#### DATA FOR PROCESSING

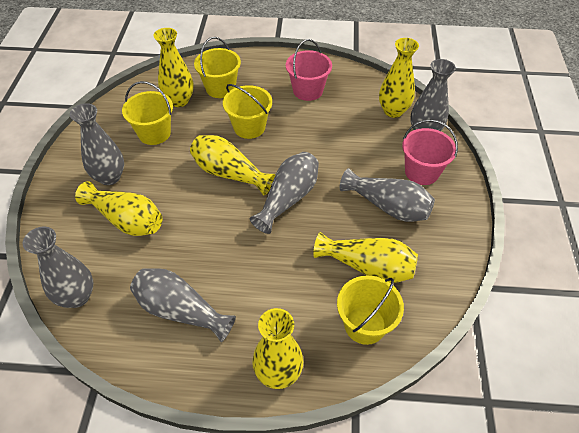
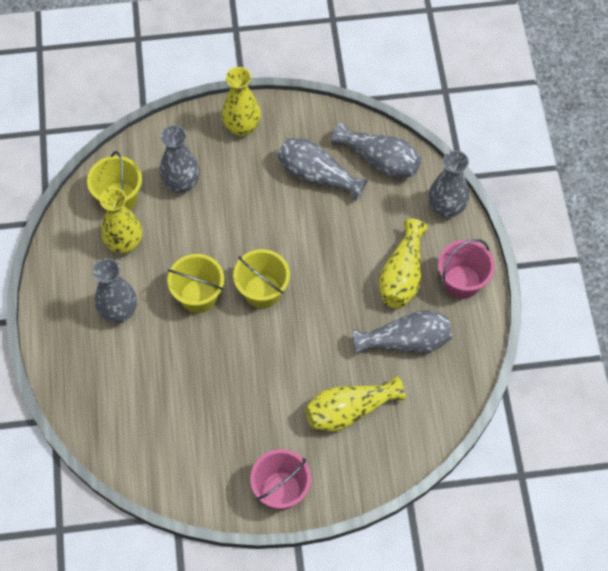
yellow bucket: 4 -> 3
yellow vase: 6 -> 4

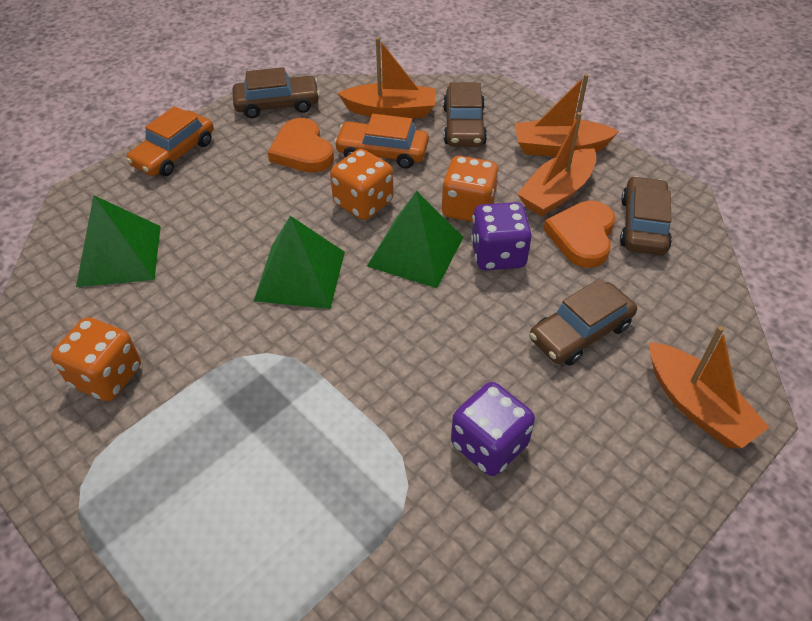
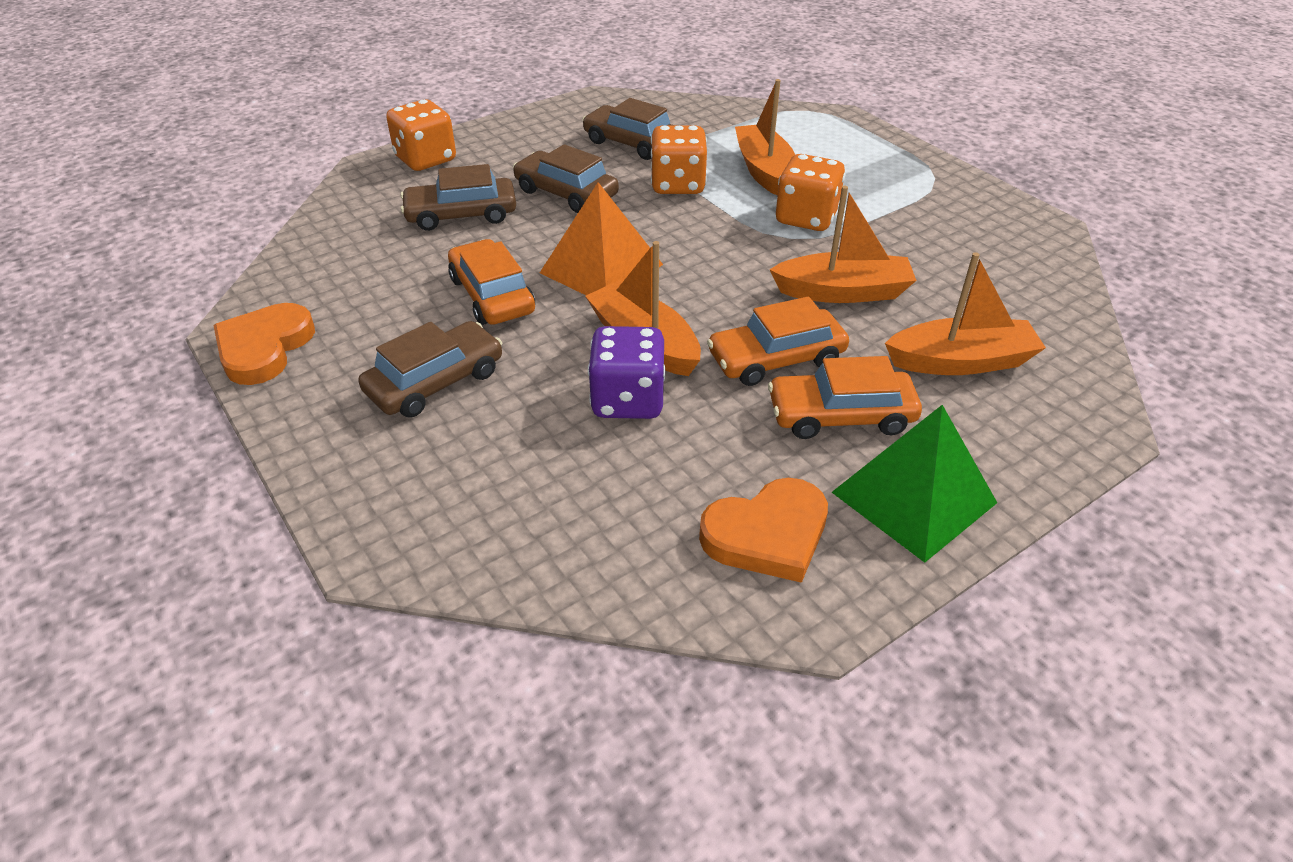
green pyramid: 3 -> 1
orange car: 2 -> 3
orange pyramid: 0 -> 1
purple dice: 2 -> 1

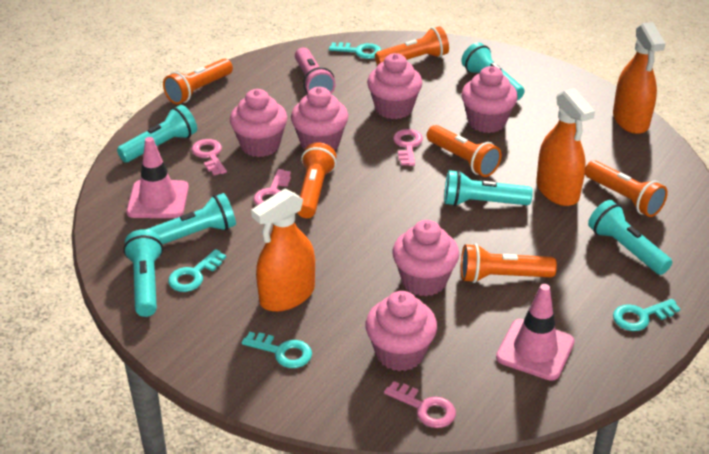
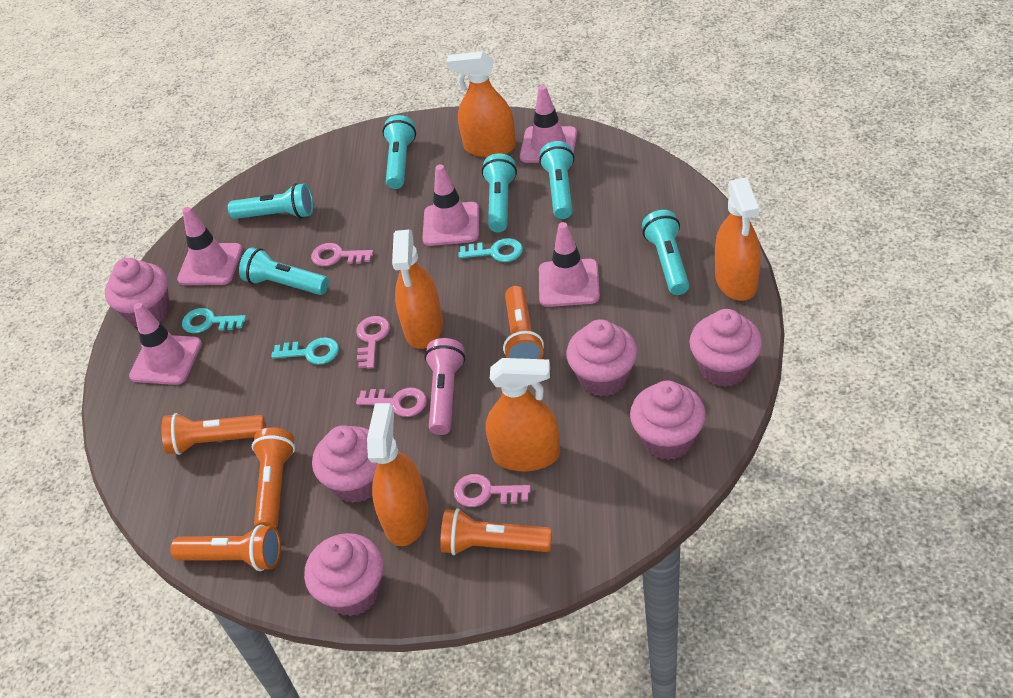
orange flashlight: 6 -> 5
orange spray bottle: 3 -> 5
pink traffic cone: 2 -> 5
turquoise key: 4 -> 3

########

Could you write out every record exactly, leaving the pictures out?

◆ **ANSWER SECTION**
yellow bucket: 4 -> 3
yellow vase: 6 -> 4

green pyramid: 3 -> 1
orange car: 2 -> 3
orange pyramid: 0 -> 1
purple dice: 2 -> 1

orange flashlight: 6 -> 5
orange spray bottle: 3 -> 5
pink traffic cone: 2 -> 5
turquoise key: 4 -> 3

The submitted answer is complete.